Material for the task START

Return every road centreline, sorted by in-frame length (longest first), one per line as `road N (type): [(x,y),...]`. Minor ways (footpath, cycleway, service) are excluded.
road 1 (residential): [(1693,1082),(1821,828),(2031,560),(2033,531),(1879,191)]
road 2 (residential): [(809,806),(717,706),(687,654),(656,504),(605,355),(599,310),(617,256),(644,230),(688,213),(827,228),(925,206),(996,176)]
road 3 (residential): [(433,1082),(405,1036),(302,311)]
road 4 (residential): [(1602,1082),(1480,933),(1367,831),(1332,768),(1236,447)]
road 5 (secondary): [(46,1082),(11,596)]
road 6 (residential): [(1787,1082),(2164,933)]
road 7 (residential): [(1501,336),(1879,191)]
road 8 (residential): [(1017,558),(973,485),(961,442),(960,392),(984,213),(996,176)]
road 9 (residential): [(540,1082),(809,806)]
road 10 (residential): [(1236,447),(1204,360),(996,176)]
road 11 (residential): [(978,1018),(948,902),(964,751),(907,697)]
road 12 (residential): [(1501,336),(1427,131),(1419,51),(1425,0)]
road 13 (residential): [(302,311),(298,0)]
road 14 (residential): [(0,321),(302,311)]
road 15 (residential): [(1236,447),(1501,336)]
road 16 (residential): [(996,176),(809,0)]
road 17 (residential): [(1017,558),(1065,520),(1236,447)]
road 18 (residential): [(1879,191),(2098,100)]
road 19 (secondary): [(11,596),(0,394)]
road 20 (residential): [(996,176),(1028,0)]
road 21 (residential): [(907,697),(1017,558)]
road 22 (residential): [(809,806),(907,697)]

Material for the task END

Using the listing above, print every entry exactly.

#### Answer to this exercise
Return every road centreline, sorted by in-frame length (longest first), one per line as `road N (type): [(x,y),...]`. Minor ways (footpath, cycleway, service) are excluded.
road 1 (residential): [(1693,1082),(1821,828),(2031,560),(2033,531),(1879,191)]
road 2 (residential): [(809,806),(717,706),(687,654),(656,504),(605,355),(599,310),(617,256),(644,230),(688,213),(827,228),(925,206),(996,176)]
road 3 (residential): [(433,1082),(405,1036),(302,311)]
road 4 (residential): [(1602,1082),(1480,933),(1367,831),(1332,768),(1236,447)]
road 5 (secondary): [(46,1082),(11,596)]
road 6 (residential): [(1787,1082),(2164,933)]
road 7 (residential): [(1501,336),(1879,191)]
road 8 (residential): [(1017,558),(973,485),(961,442),(960,392),(984,213),(996,176)]
road 9 (residential): [(540,1082),(809,806)]
road 10 (residential): [(1236,447),(1204,360),(996,176)]
road 11 (residential): [(978,1018),(948,902),(964,751),(907,697)]
road 12 (residential): [(1501,336),(1427,131),(1419,51),(1425,0)]
road 13 (residential): [(302,311),(298,0)]
road 14 (residential): [(0,321),(302,311)]
road 15 (residential): [(1236,447),(1501,336)]
road 16 (residential): [(996,176),(809,0)]
road 17 (residential): [(1017,558),(1065,520),(1236,447)]
road 18 (residential): [(1879,191),(2098,100)]
road 19 (secondary): [(11,596),(0,394)]
road 20 (residential): [(996,176),(1028,0)]
road 21 (residential): [(907,697),(1017,558)]
road 22 (residential): [(809,806),(907,697)]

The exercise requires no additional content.